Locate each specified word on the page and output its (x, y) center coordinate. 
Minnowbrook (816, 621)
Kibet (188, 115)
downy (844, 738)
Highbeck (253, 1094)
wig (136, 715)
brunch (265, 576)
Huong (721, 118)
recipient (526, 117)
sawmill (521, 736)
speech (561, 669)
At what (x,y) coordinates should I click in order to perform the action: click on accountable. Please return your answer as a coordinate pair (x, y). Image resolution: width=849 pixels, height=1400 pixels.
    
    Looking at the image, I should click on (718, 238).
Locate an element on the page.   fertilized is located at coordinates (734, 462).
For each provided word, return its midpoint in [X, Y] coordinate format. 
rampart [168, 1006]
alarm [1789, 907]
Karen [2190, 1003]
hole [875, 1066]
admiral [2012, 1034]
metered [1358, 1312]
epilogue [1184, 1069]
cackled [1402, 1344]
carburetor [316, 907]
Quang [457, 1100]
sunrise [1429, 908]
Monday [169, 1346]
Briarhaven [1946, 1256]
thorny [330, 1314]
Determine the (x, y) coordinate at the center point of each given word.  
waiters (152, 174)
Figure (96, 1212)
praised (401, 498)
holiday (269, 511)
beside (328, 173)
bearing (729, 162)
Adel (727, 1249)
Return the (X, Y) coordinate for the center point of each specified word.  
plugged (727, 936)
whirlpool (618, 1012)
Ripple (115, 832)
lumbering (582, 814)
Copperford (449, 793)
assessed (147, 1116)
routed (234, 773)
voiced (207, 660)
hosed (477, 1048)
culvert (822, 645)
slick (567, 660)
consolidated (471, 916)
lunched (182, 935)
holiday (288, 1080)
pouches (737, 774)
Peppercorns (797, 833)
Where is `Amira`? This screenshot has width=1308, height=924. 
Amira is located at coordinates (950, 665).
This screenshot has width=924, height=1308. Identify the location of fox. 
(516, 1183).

--*--

Give everything from the line containing "This screenshot has width=924, height=1308." down to the end of the rows as a Markdown table with two columns, Number and Text, one line each, and leave out any blank lines.

| Number | Text |
|---|---|
| 1 | This screenshot has width=924, height=1308. Identify the location of fox.  |
| 2 | (516, 1183). |